##### Source information
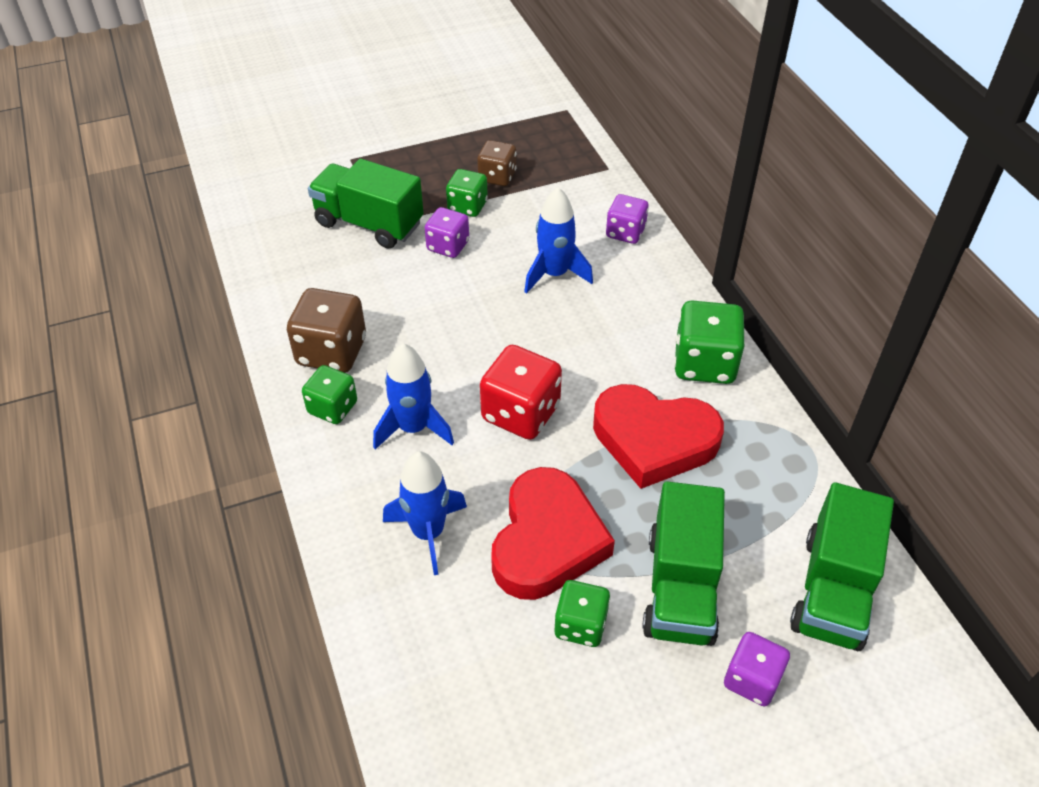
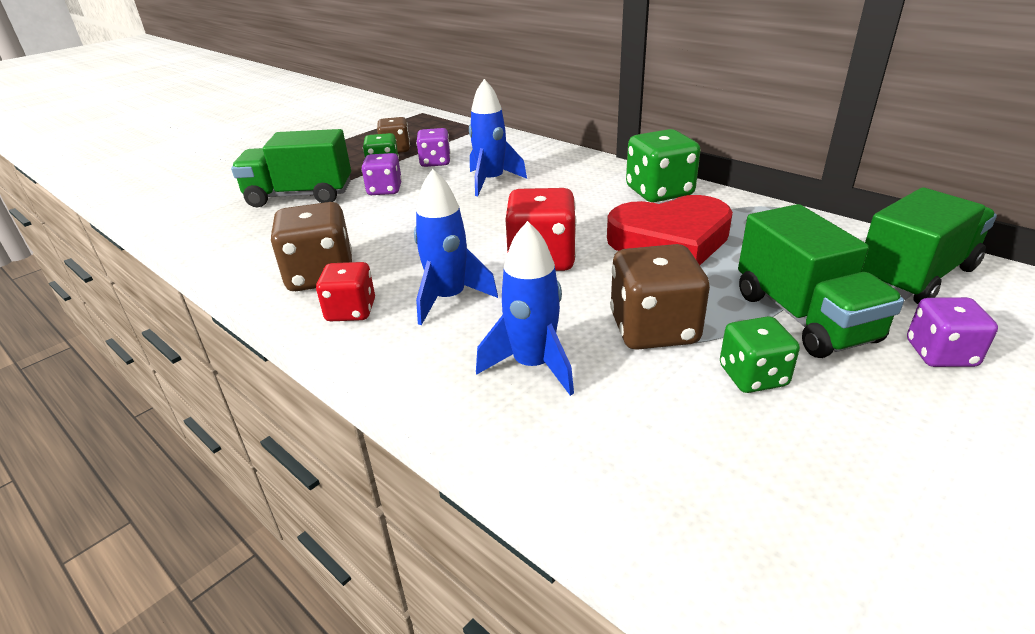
camera: 25 degrees left, 15 degrees down
(332, 408) = (351, 311): green dice -> red dice
(547, 541) = (653, 329): red heart -> brown dice
(625, 232) = (525, 150): purple dice -> purple dice (435, 162)
(833, 590) = (915, 275): green truck -> green truck turned 120 degrees counterclockwise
##########
### Your task:
Every line from the one containing "(332, 408) = (351, 311): green" through the last line of the entries above must be output exactly. Leave the rest out.

### Result of this task:
(332, 408) = (351, 311): green dice -> red dice
(547, 541) = (653, 329): red heart -> brown dice
(625, 232) = (525, 150): purple dice -> purple dice (435, 162)
(833, 590) = (915, 275): green truck -> green truck turned 120 degrees counterclockwise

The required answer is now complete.